Directions for this task:
Beneath this instruction is a block of data; output from it exactly the lines that run from the one containing "grey teddy bear: 6 -> 4" through the one containing "white teddy bear: 7 -> 3", inclusive.

== Data records

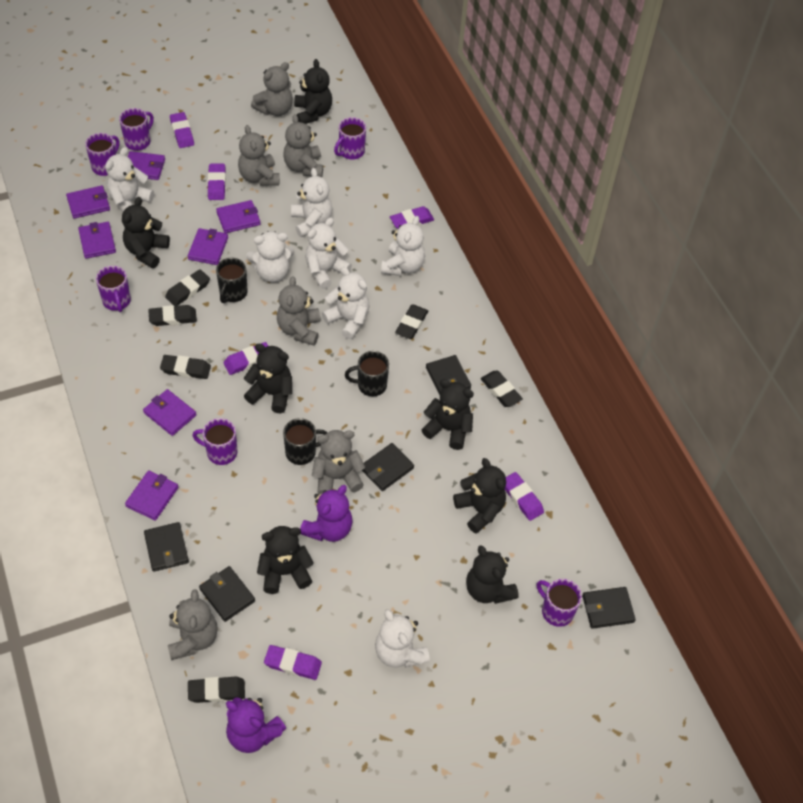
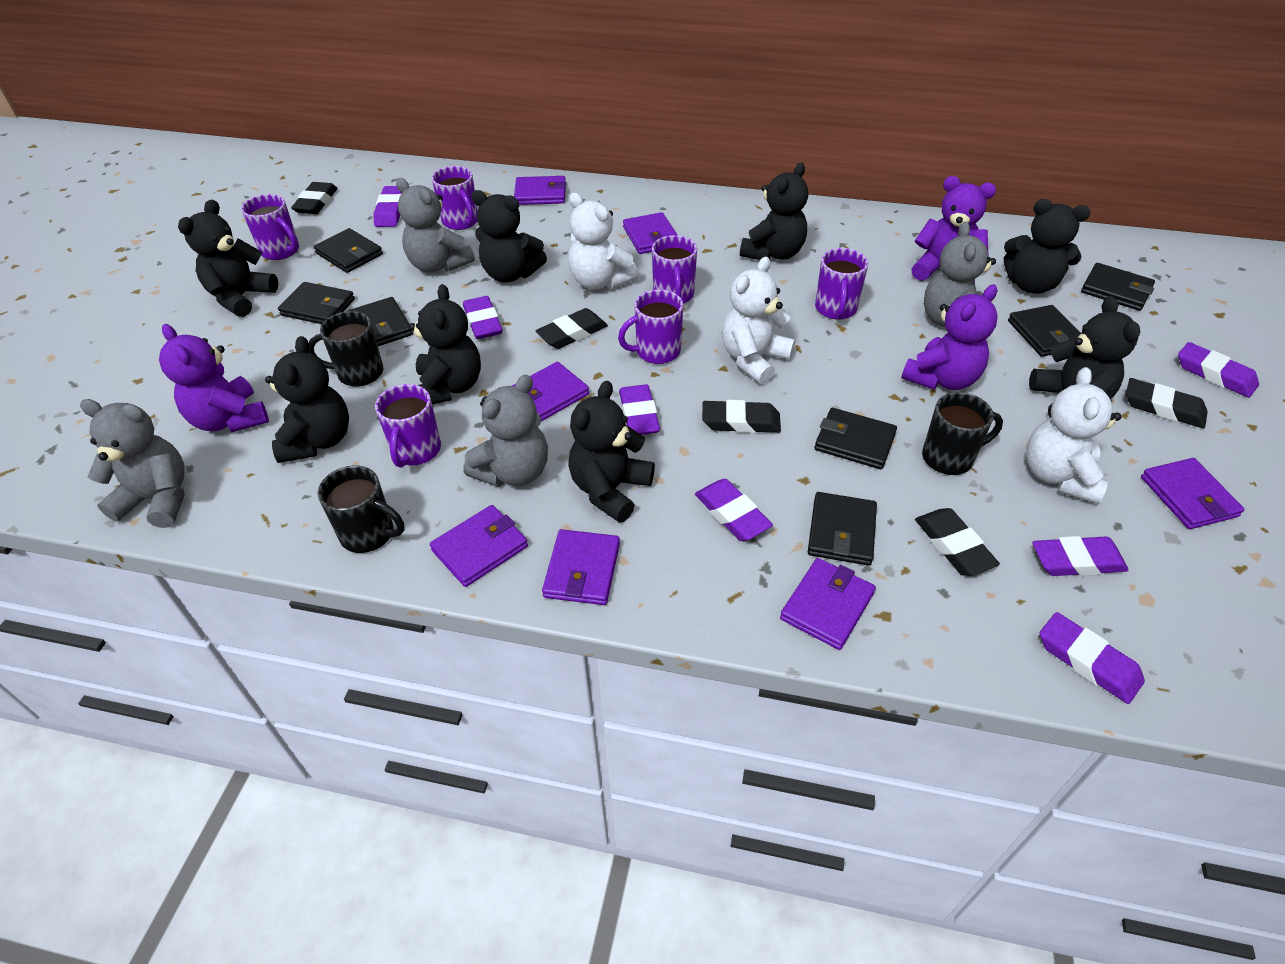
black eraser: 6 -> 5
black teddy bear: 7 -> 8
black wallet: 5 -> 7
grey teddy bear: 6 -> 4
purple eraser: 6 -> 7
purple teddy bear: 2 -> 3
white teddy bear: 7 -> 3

====
== Data records

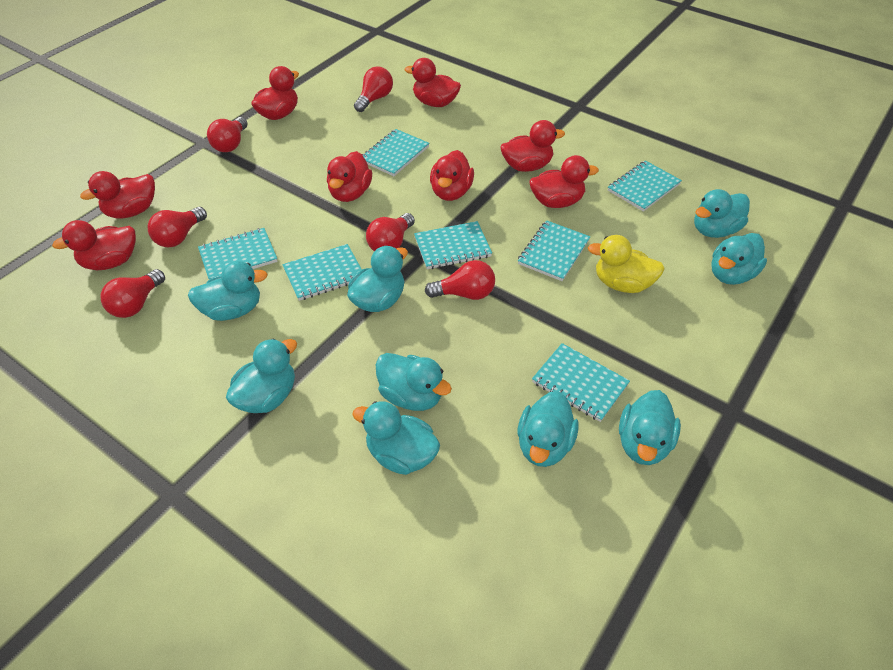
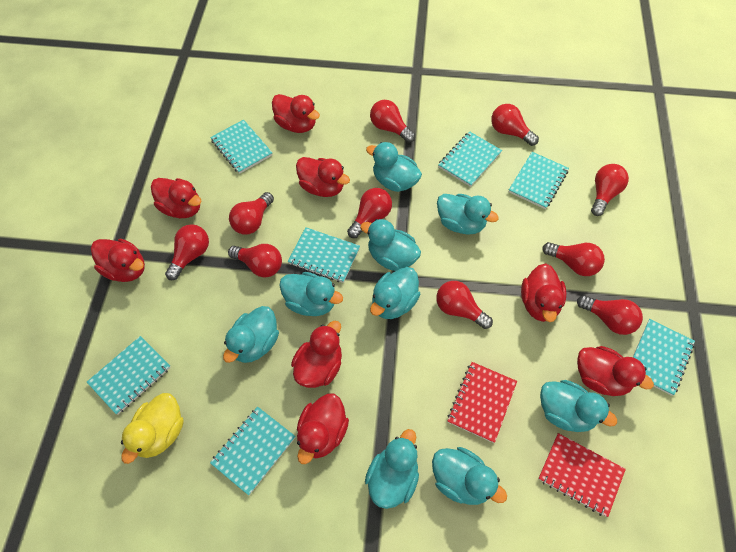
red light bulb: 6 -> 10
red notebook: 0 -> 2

====

Task result:
grey teddy bear: 6 -> 4
purple eraser: 6 -> 7
purple teddy bear: 2 -> 3
white teddy bear: 7 -> 3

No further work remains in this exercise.